How many separate lines of the data contain "orange"? Give the count and nothing else.
= = = = = = =
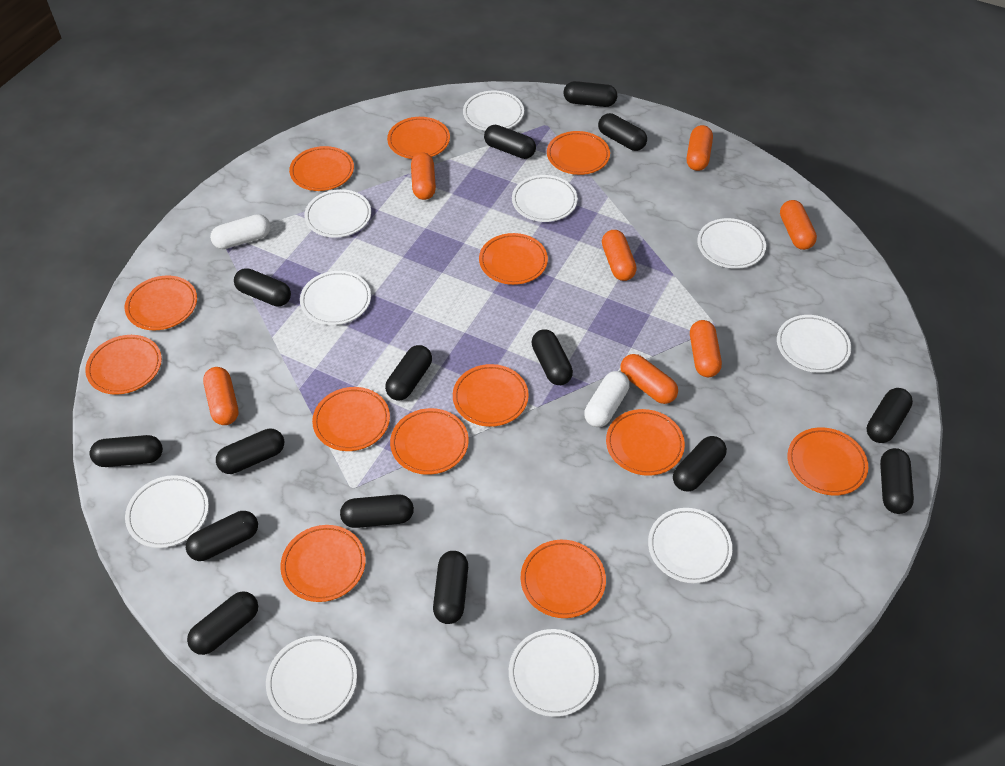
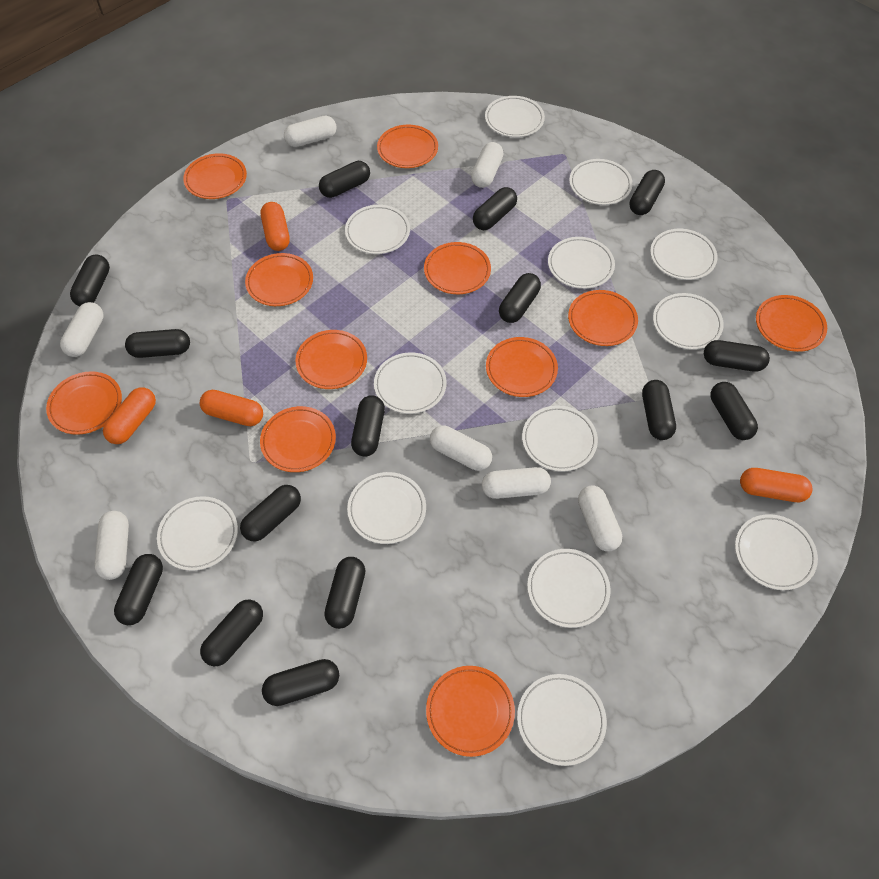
orange capsule: 7 -> 4
orange plate: 13 -> 11
white capsule: 2 -> 7
white plate: 10 -> 13

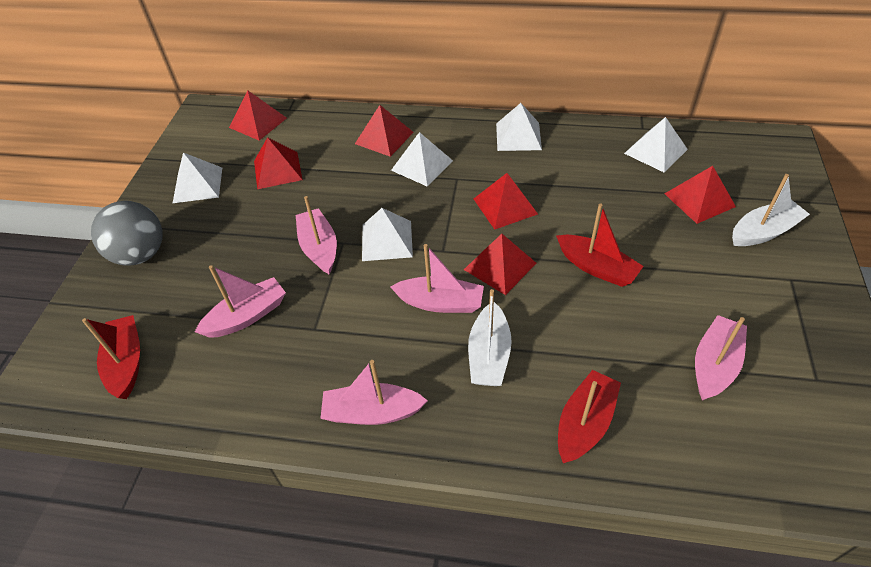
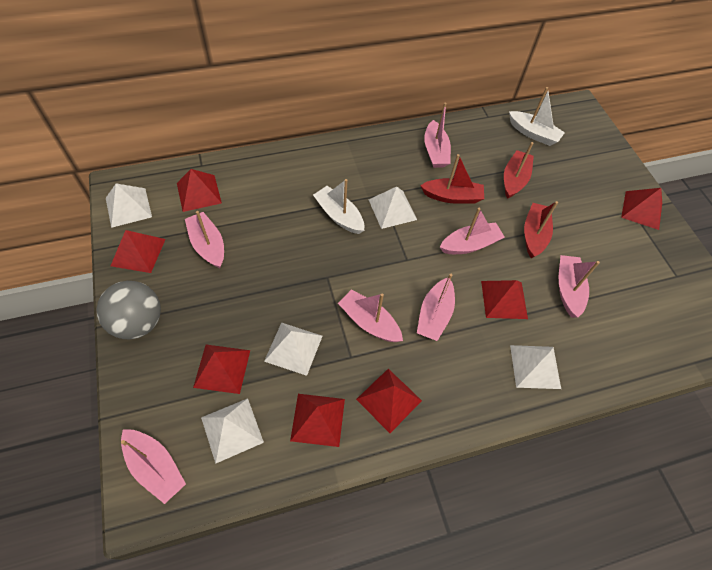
pink boat: 5 -> 7
red pyramid: 6 -> 7

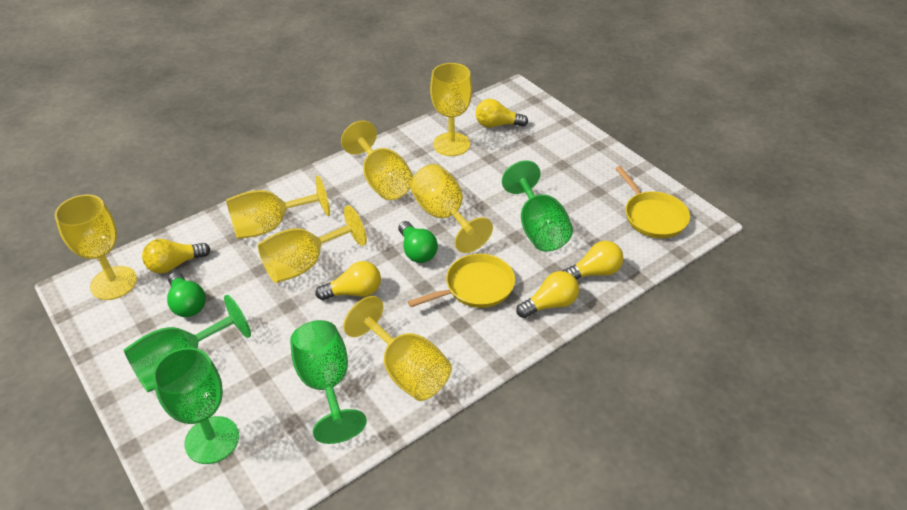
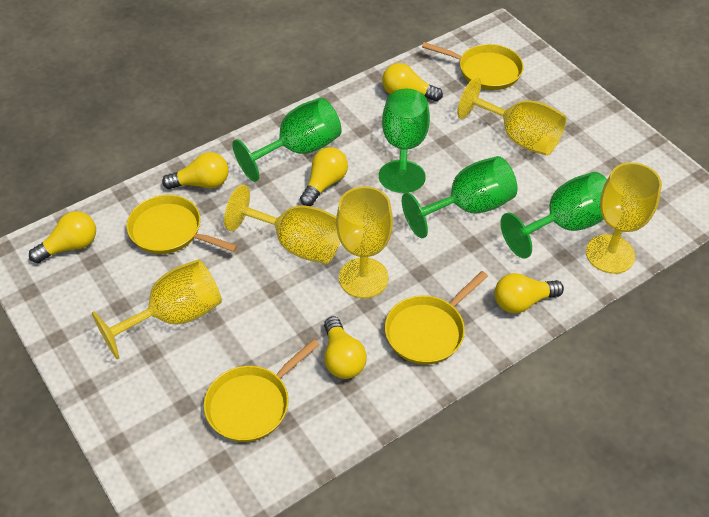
green light bulb: 2 -> 0
yellow goblet: 7 -> 5
yellow light bulb: 5 -> 6
yellow pan: 2 -> 4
= = = = = = =
■ OUTPUT OF THE TASK:
2